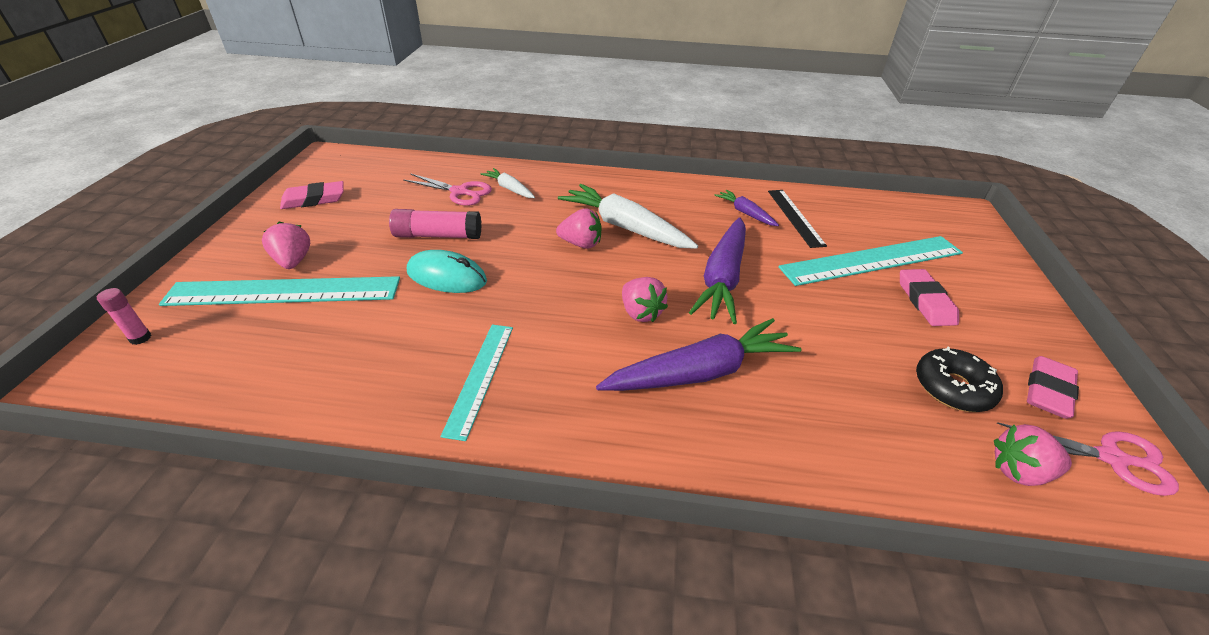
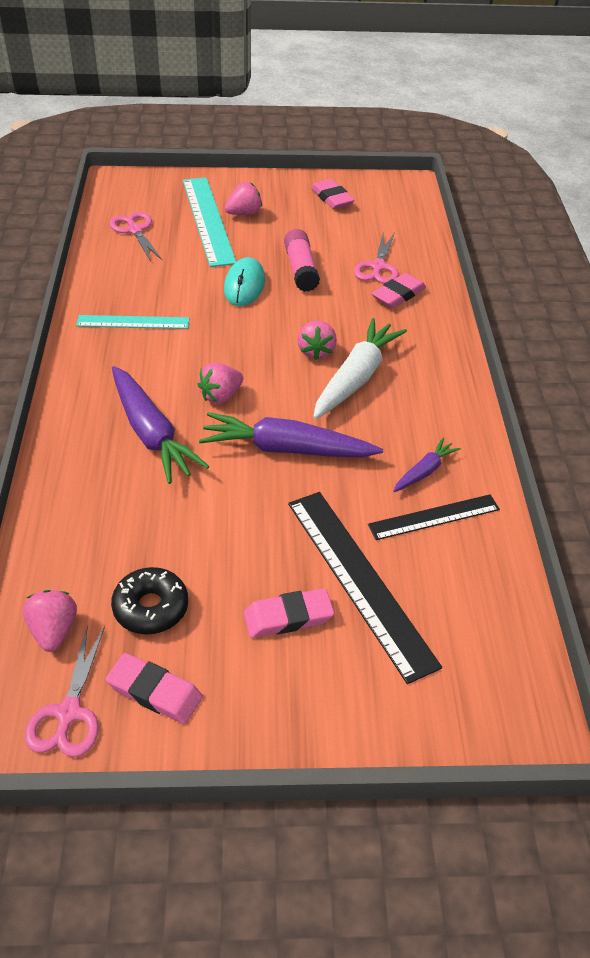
camera: 80 degrees right, 5 degrees up
pink glue stick [97,288,152,345] -> none
white carrot [481,168,535,198] -> pink eraser [372,273,426,308]
turquoise ruler [778,236,963,286] -> black ruler [288,492,442,684]
none -> pink scissors [109,212,162,262]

========================

> [What is needed]
Where the material above includes pictures, omit them and retype everything else exactly.

> [Answer below]
camera: 80 degrees right, 5 degrees up
pink glue stick [97,288,152,345] -> none
white carrot [481,168,535,198] -> pink eraser [372,273,426,308]
turquoise ruler [778,236,963,286] -> black ruler [288,492,442,684]
none -> pink scissors [109,212,162,262]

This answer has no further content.